(Stored dataset items)
···
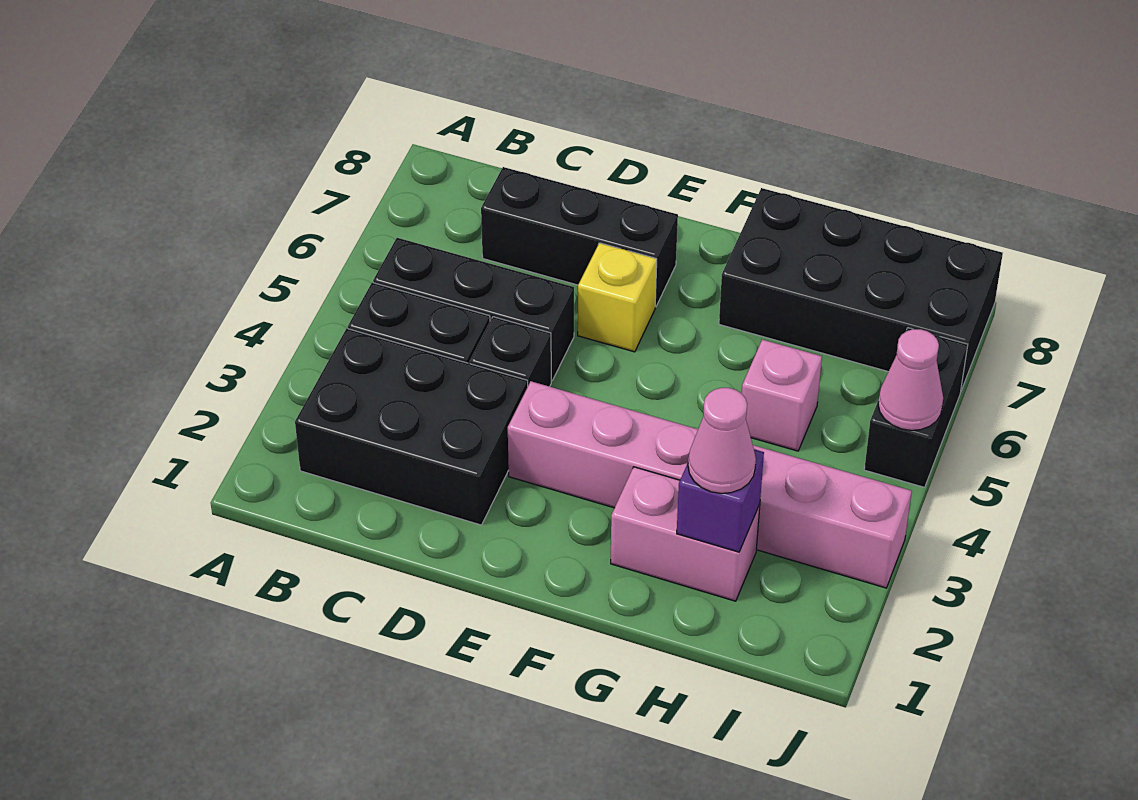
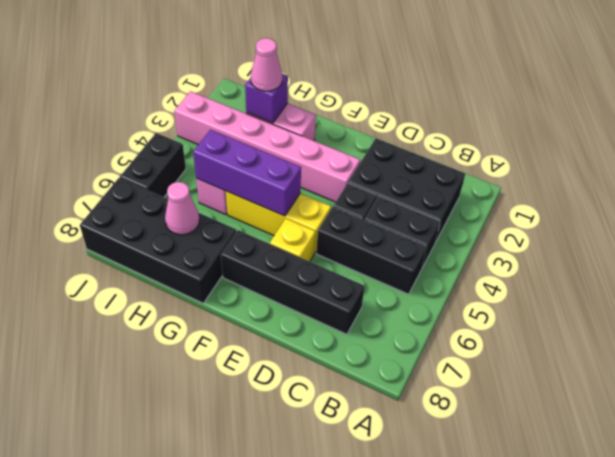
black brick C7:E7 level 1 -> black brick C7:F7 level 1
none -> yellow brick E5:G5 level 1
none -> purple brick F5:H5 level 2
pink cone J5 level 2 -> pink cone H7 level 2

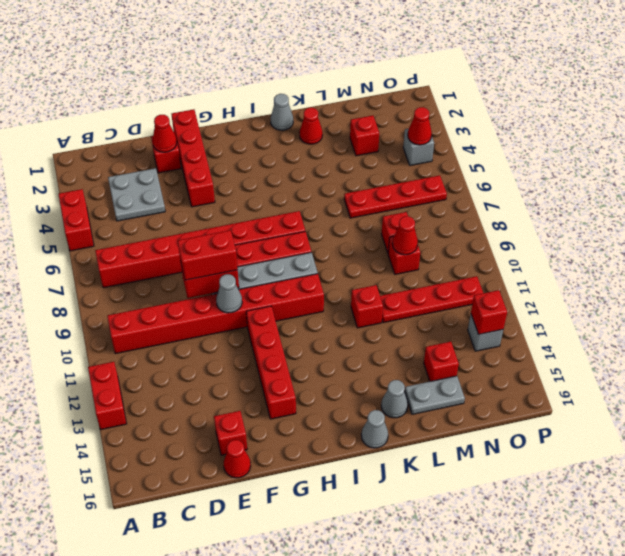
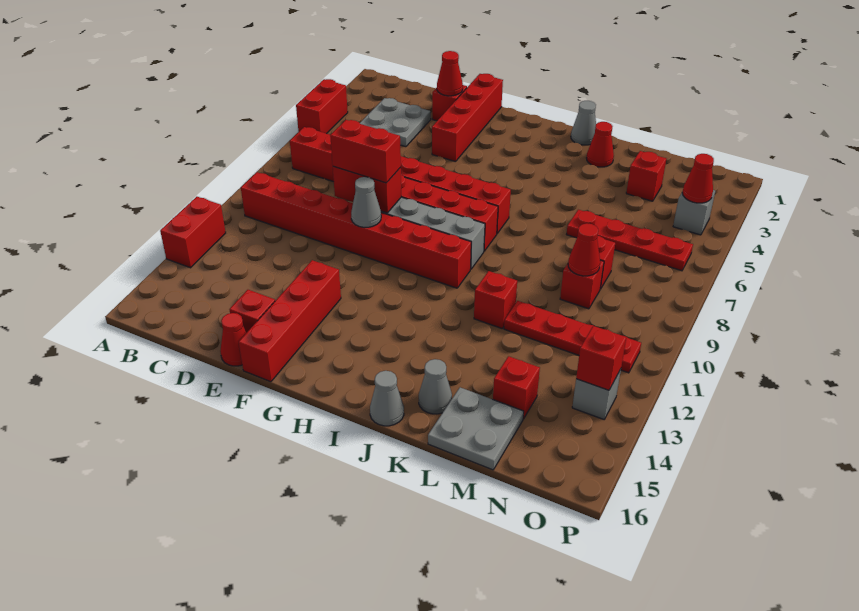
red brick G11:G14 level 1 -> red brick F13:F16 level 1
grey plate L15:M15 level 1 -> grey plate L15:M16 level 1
···
* Exercise directions:
Go through the entries and retype each one exactly, skipping any image.

* Solution to the exercise:
black brick C7:E7 level 1 -> black brick C7:F7 level 1
none -> yellow brick E5:G5 level 1
none -> purple brick F5:H5 level 2
pink cone J5 level 2 -> pink cone H7 level 2

red brick G11:G14 level 1 -> red brick F13:F16 level 1
grey plate L15:M15 level 1 -> grey plate L15:M16 level 1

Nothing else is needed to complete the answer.